## PROBLEM STATEMENT:
The expected output is an exact copy of the lines from the one containing "campaign.sql: [479,663,856,839] ->" through the final line of the entries below, with no images.

** Opening PROVIDED ENTRIES block **

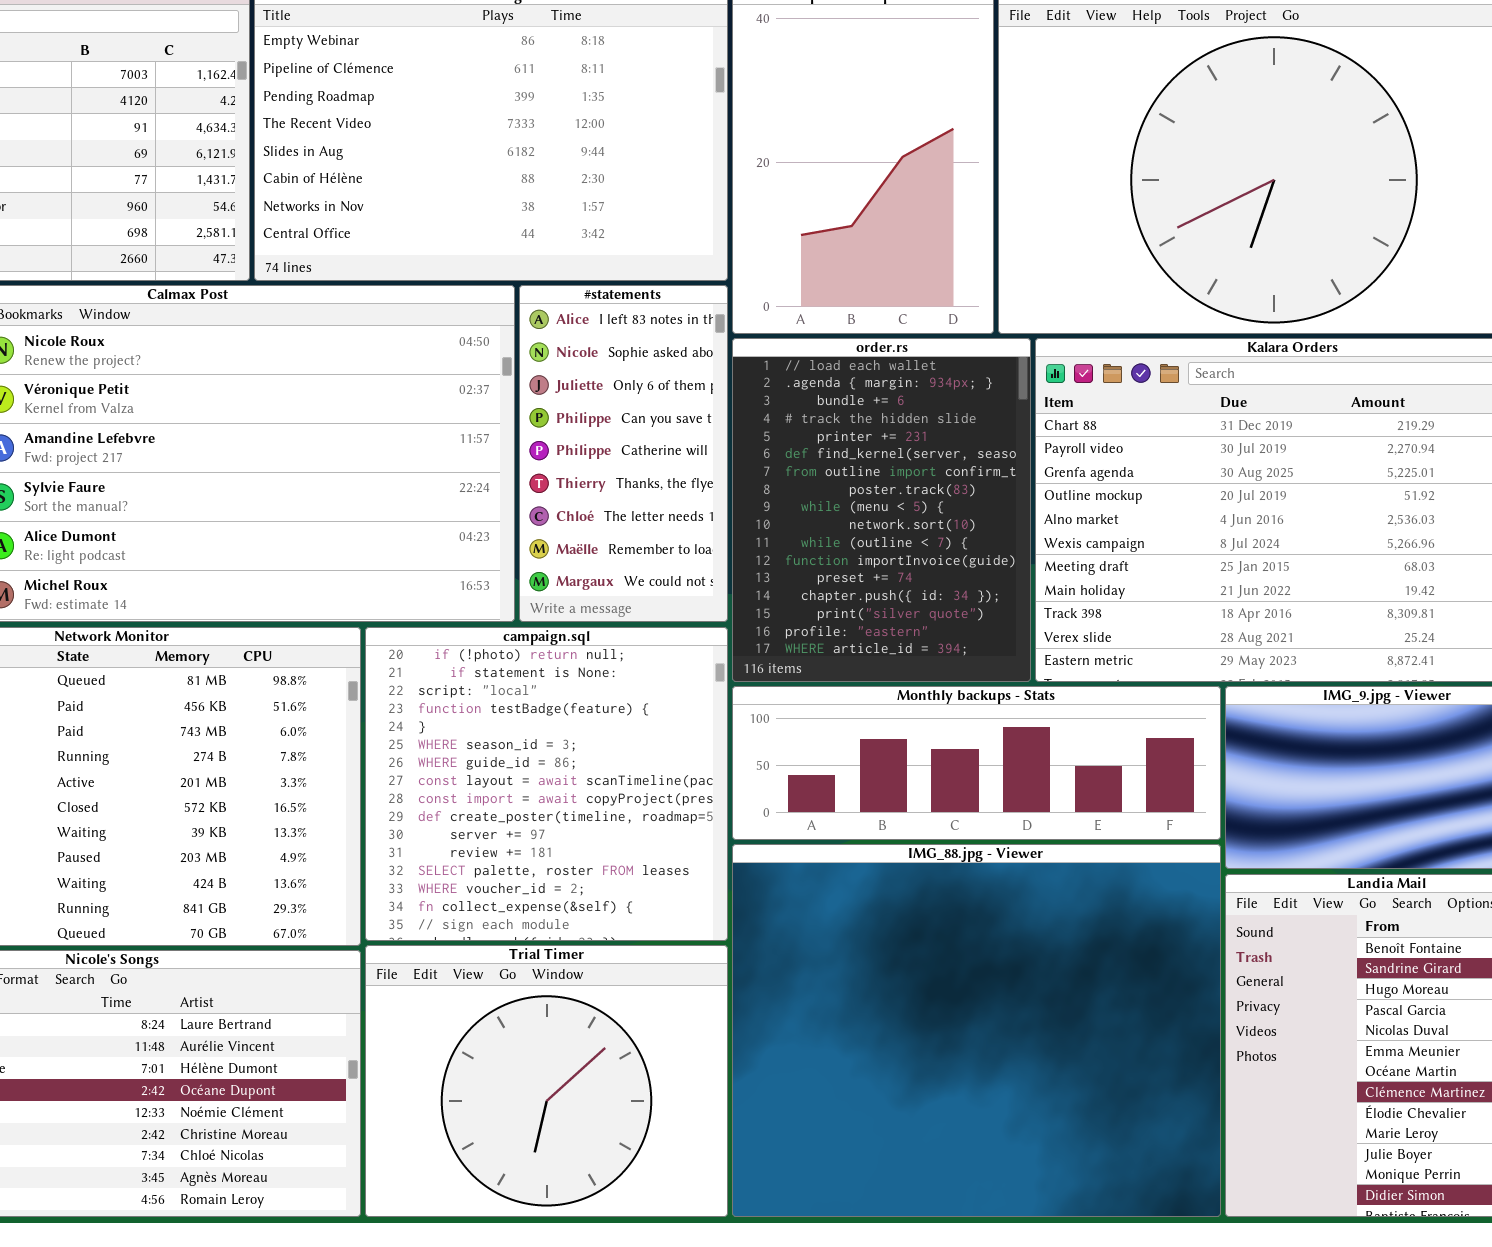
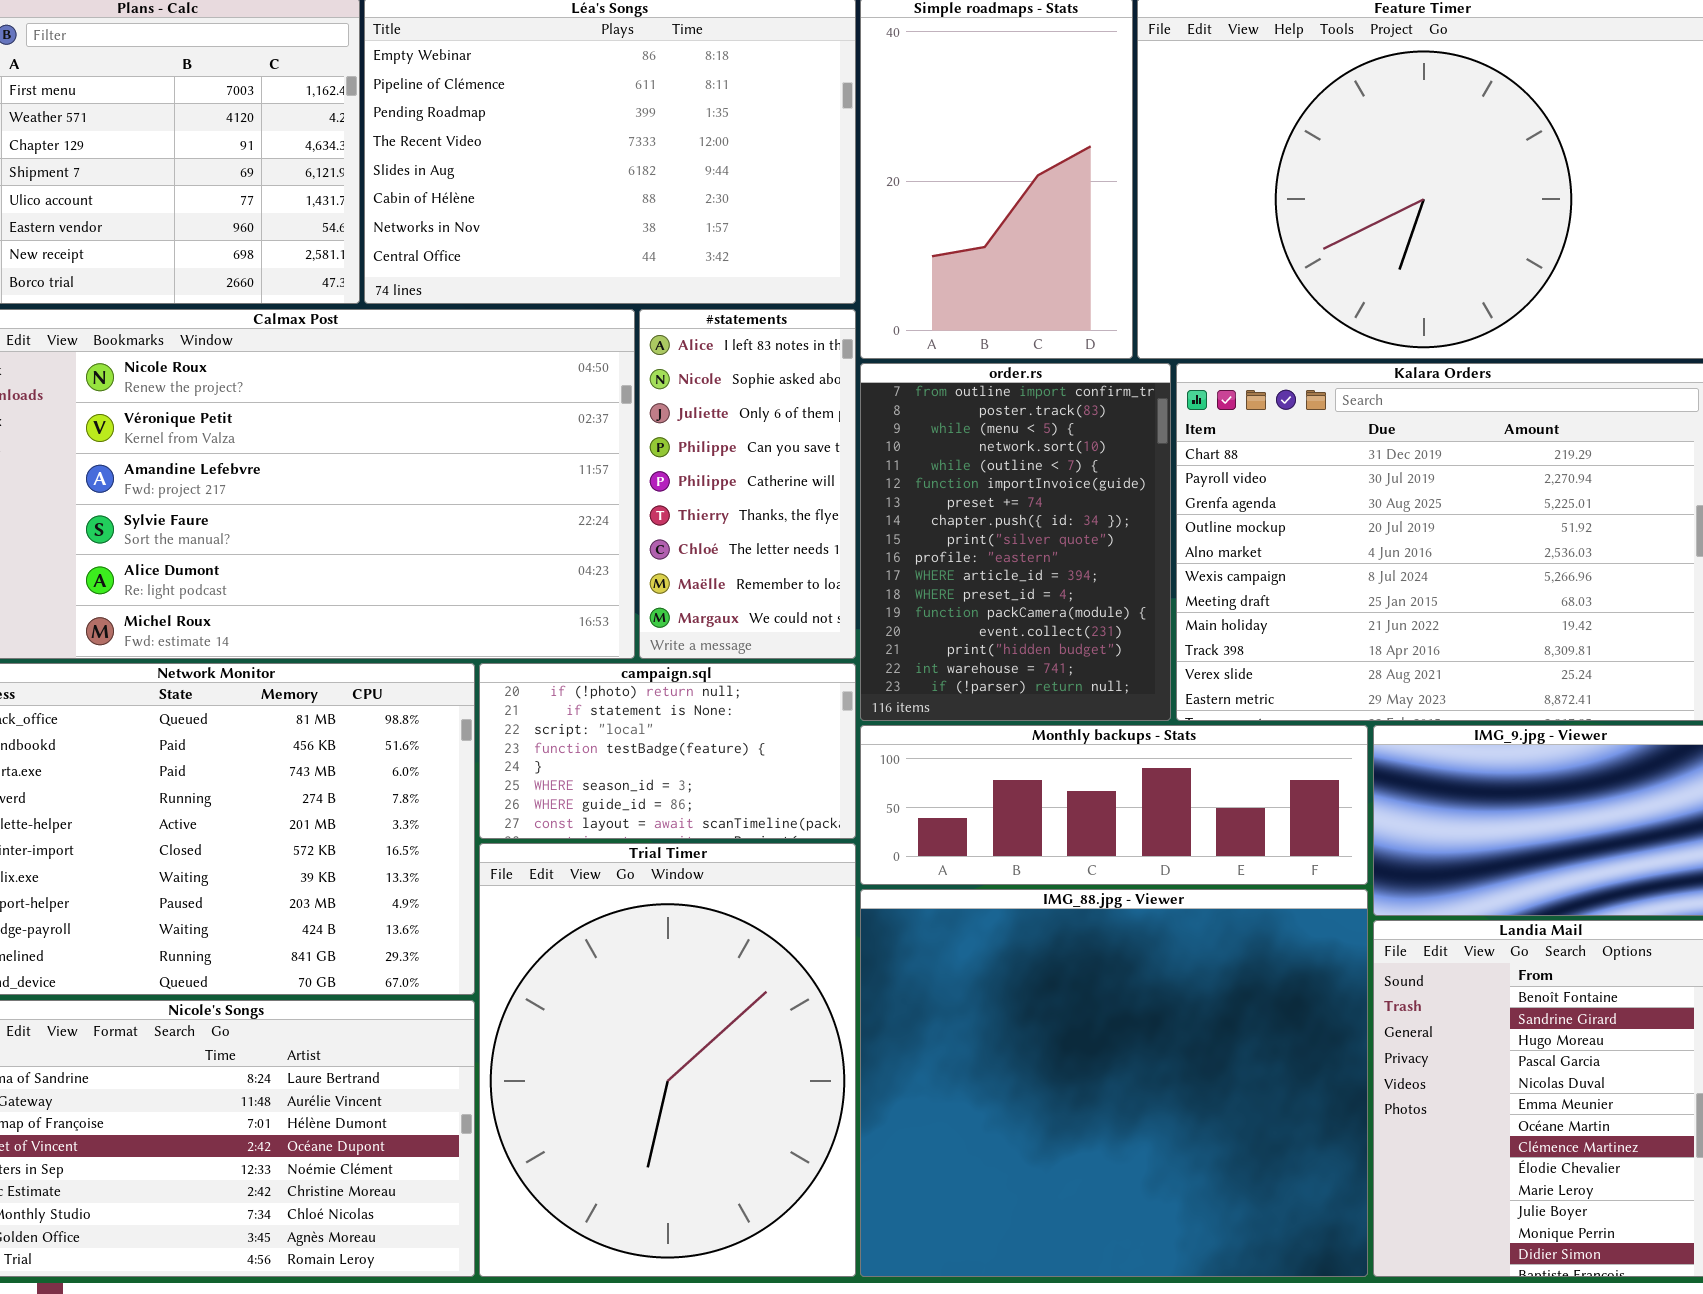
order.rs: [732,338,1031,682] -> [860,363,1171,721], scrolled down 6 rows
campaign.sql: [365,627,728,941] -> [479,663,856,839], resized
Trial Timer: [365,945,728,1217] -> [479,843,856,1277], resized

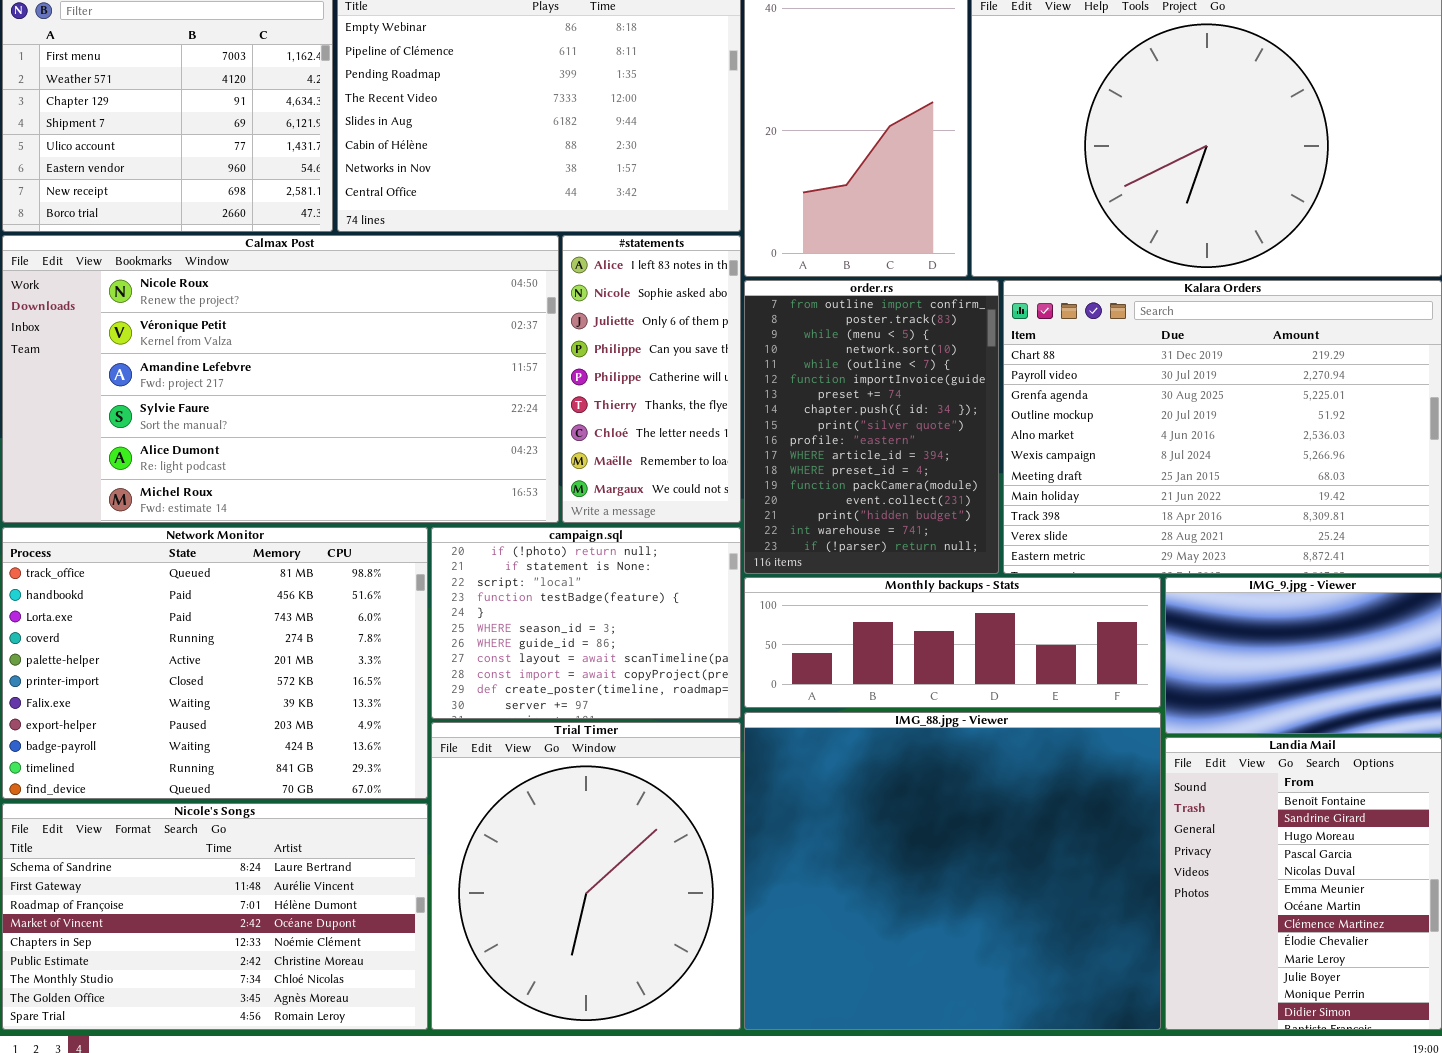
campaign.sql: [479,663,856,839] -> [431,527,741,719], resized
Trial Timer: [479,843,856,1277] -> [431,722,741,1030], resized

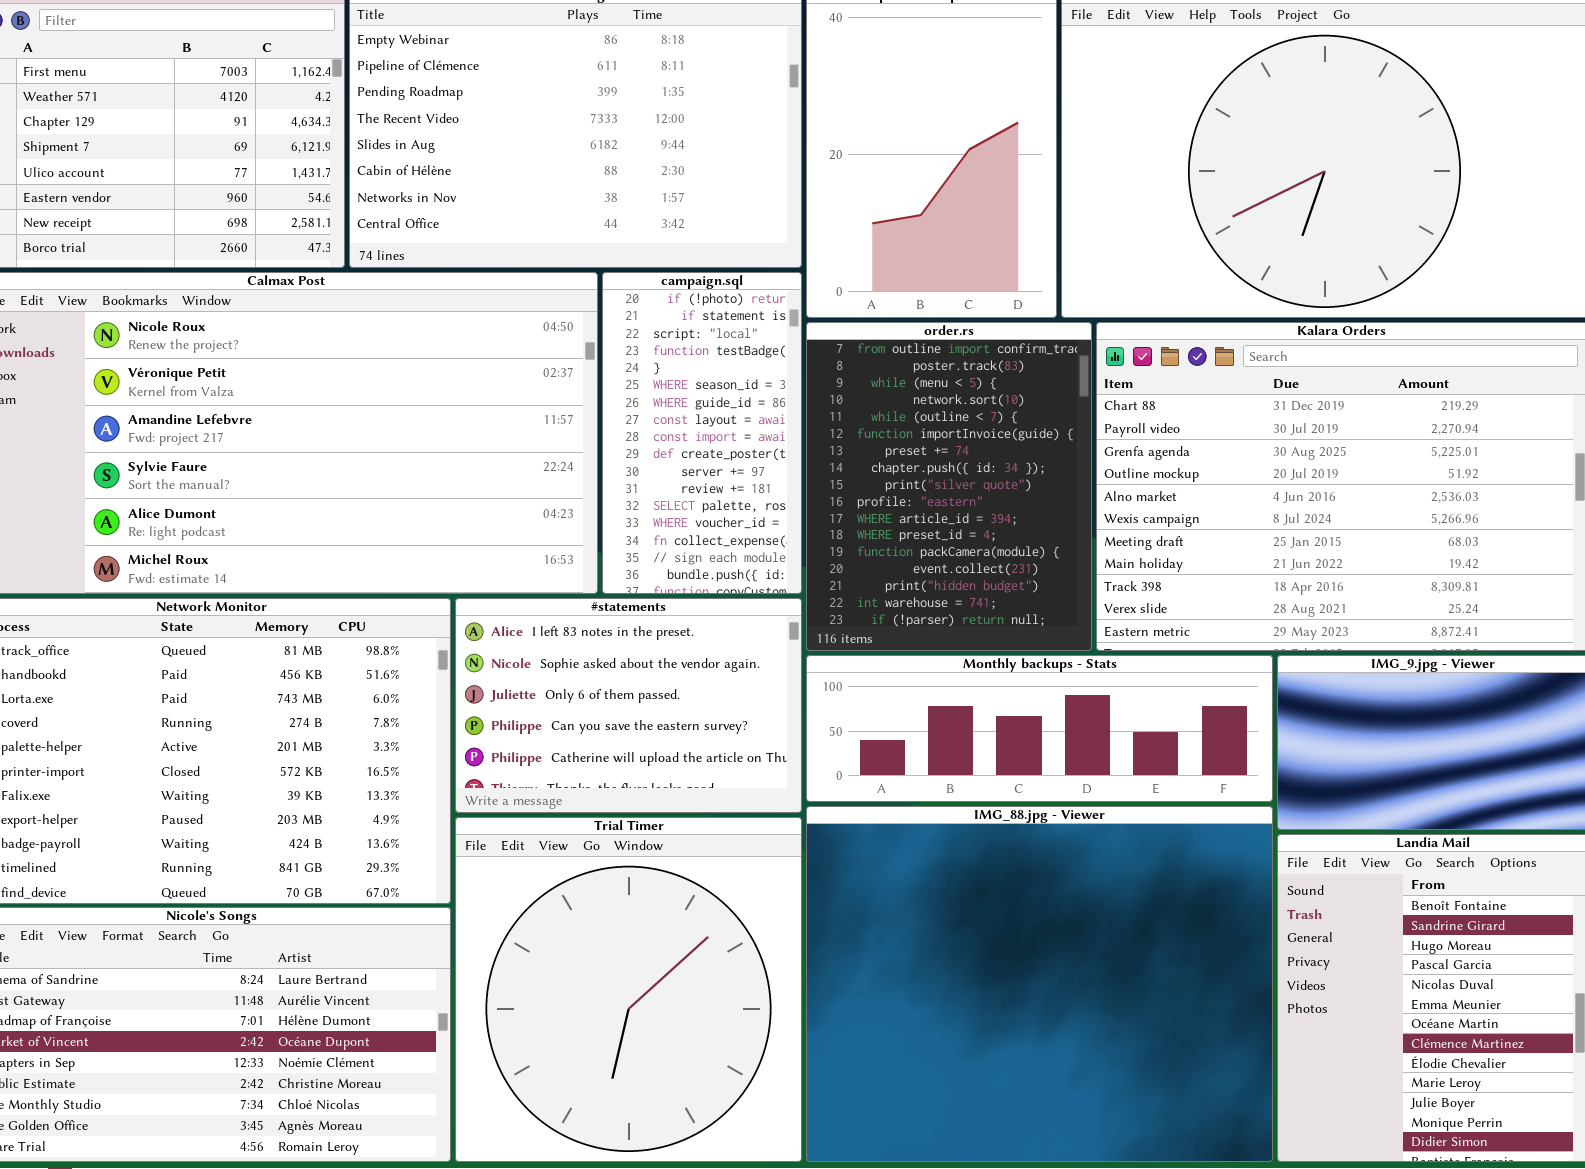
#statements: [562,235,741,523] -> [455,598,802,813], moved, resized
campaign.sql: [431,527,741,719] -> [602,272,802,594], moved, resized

** Closing PROVIDED ENTRIES block **

## SOLUTION:
campaign.sql: [479,663,856,839] -> [431,527,741,719], resized
Trial Timer: [479,843,856,1277] -> [431,722,741,1030], resized

#statements: [562,235,741,523] -> [455,598,802,813], moved, resized
campaign.sql: [431,527,741,719] -> [602,272,802,594], moved, resized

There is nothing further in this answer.